[Data records]
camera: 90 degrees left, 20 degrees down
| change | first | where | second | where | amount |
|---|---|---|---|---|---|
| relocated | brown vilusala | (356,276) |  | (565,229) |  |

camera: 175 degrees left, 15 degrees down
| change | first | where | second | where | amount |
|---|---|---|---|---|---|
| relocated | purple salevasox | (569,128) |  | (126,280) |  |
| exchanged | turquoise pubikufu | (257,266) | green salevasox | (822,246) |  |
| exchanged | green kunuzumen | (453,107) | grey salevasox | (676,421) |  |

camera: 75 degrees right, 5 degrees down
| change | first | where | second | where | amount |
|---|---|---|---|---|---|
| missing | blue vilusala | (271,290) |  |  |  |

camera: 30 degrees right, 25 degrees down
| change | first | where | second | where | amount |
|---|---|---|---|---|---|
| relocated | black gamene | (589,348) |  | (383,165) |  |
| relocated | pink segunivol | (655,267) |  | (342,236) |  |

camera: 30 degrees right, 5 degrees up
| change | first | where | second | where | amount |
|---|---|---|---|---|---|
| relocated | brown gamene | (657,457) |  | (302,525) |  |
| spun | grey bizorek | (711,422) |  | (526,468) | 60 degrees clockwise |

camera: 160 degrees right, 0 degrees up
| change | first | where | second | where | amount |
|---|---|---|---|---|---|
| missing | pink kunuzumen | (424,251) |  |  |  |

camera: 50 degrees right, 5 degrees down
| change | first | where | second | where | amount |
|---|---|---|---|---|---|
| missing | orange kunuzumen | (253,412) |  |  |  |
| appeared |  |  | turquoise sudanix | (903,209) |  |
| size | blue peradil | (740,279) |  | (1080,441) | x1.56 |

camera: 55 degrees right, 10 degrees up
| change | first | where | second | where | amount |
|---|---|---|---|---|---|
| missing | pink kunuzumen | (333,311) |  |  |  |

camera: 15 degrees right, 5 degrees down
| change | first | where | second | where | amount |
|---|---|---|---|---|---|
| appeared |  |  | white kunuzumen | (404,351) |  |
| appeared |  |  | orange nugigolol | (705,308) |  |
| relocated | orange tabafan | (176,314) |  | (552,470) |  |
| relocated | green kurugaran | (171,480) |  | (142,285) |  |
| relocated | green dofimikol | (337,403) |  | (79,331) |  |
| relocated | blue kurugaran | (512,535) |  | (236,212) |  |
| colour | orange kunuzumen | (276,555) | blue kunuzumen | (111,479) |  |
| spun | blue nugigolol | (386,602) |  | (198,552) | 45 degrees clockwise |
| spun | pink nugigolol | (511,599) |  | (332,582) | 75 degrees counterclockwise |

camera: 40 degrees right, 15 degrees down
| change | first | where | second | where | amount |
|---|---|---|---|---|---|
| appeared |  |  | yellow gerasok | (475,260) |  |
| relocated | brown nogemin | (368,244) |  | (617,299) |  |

### WHAT TO WORK ON
For this exercise, the records above must be returned exactly.

### SOLUTION
camera: 90 degrees left, 20 degrees down
| change | first | where | second | where | amount |
|---|---|---|---|---|---|
| relocated | brown vilusala | (356,276) |  | (565,229) |  |

camera: 175 degrees left, 15 degrees down
| change | first | where | second | where | amount |
|---|---|---|---|---|---|
| relocated | purple salevasox | (569,128) |  | (126,280) |  |
| exchanged | turquoise pubikufu | (257,266) | green salevasox | (822,246) |  |
| exchanged | green kunuzumen | (453,107) | grey salevasox | (676,421) |  |

camera: 75 degrees right, 5 degrees down
| change | first | where | second | where | amount |
|---|---|---|---|---|---|
| missing | blue vilusala | (271,290) |  |  |  |

camera: 30 degrees right, 25 degrees down
| change | first | where | second | where | amount |
|---|---|---|---|---|---|
| relocated | black gamene | (589,348) |  | (383,165) |  |
| relocated | pink segunivol | (655,267) |  | (342,236) |  |

camera: 30 degrees right, 5 degrees up
| change | first | where | second | where | amount |
|---|---|---|---|---|---|
| relocated | brown gamene | (657,457) |  | (302,525) |  |
| spun | grey bizorek | (711,422) |  | (526,468) | 60 degrees clockwise |

camera: 160 degrees right, 0 degrees up
| change | first | where | second | where | amount |
|---|---|---|---|---|---|
| missing | pink kunuzumen | (424,251) |  |  |  |

camera: 50 degrees right, 5 degrees down
| change | first | where | second | where | amount |
|---|---|---|---|---|---|
| missing | orange kunuzumen | (253,412) |  |  |  |
| appeared |  |  | turquoise sudanix | (903,209) |  |
| size | blue peradil | (740,279) |  | (1080,441) | x1.56 |

camera: 55 degrees right, 10 degrees up
| change | first | where | second | where | amount |
|---|---|---|---|---|---|
| missing | pink kunuzumen | (333,311) |  |  |  |

camera: 15 degrees right, 5 degrees down
| change | first | where | second | where | amount |
|---|---|---|---|---|---|
| appeared |  |  | white kunuzumen | (404,351) |  |
| appeared |  |  | orange nugigolol | (705,308) |  |
| relocated | orange tabafan | (176,314) |  | (552,470) |  |
| relocated | green kurugaran | (171,480) |  | (142,285) |  |
| relocated | green dofimikol | (337,403) |  | (79,331) |  |
| relocated | blue kurugaran | (512,535) |  | (236,212) |  |
| colour | orange kunuzumen | (276,555) | blue kunuzumen | (111,479) |  |
| spun | blue nugigolol | (386,602) |  | (198,552) | 45 degrees clockwise |
| spun | pink nugigolol | (511,599) |  | (332,582) | 75 degrees counterclockwise |

camera: 40 degrees right, 15 degrees down
| change | first | where | second | where | amount |
|---|---|---|---|---|---|
| appeared |  |  | yellow gerasok | (475,260) |  |
| relocated | brown nogemin | (368,244) |  | (617,299) |  |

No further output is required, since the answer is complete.